* [What the task asks]
If a line of the records holds the word "moved", copy it out.

* [Task material]
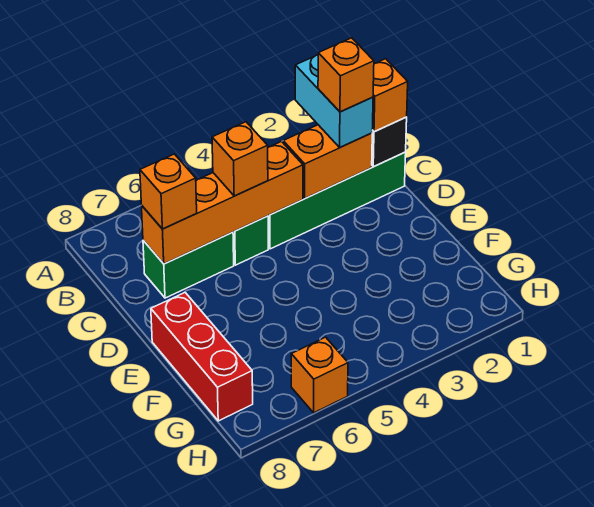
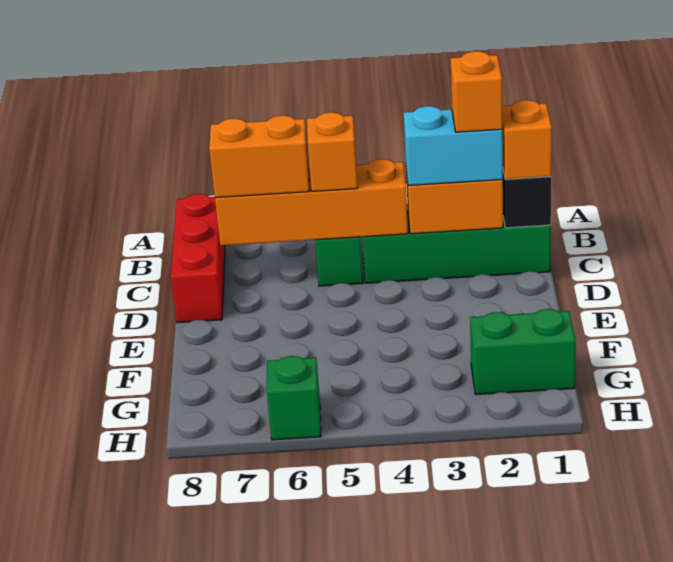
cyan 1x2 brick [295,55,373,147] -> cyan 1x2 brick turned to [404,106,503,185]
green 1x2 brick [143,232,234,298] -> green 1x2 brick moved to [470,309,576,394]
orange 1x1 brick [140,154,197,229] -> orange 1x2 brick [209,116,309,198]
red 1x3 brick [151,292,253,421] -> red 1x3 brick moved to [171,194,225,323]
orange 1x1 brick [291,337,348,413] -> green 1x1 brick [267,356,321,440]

* [Answer below]
green 1x2 brick [143,232,234,298] -> green 1x2 brick moved to [470,309,576,394]
red 1x3 brick [151,292,253,421] -> red 1x3 brick moved to [171,194,225,323]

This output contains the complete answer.